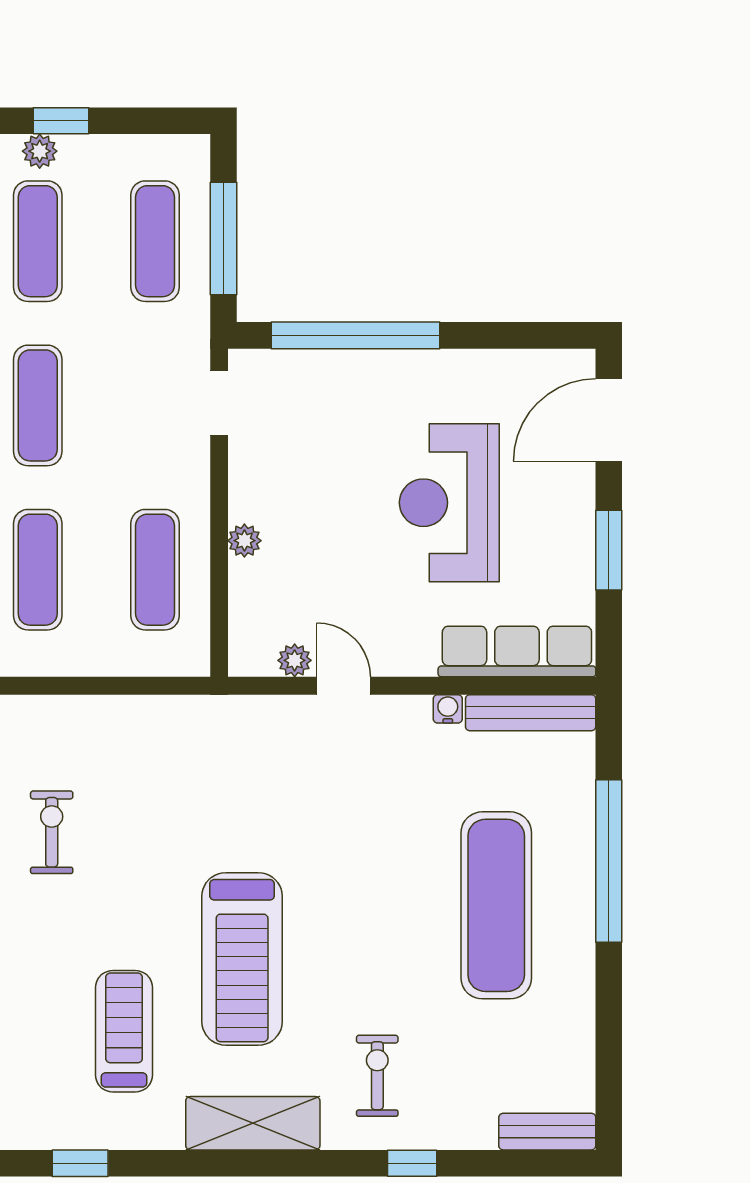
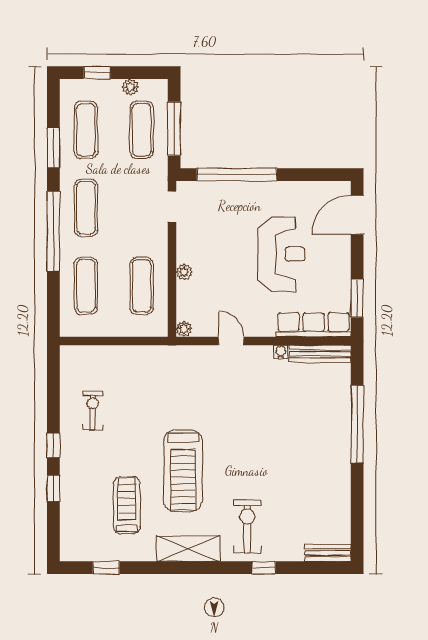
plant: (40, 151) -> (130, 87), moved
reception desk: (449, 503) -> (281, 254), turned 180
window: (609, 550) -> (357, 298), moved
plant: (295, 660) -> (184, 329), moved
exercise mat: (496, 905) -> (304, 445), removed
exercise bike: (377, 1076) -> (247, 526), width x1.38, depth x1.39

= = =

_Try it_
The records above need retyping in full. Omit the pictures, and change nothing else.

_Solved problem_
plant: (40, 151) -> (130, 87), moved
reception desk: (449, 503) -> (281, 254), turned 180
window: (609, 550) -> (357, 298), moved
plant: (295, 660) -> (184, 329), moved
exercise mat: (496, 905) -> (304, 445), removed
exercise bike: (377, 1076) -> (247, 526), width x1.38, depth x1.39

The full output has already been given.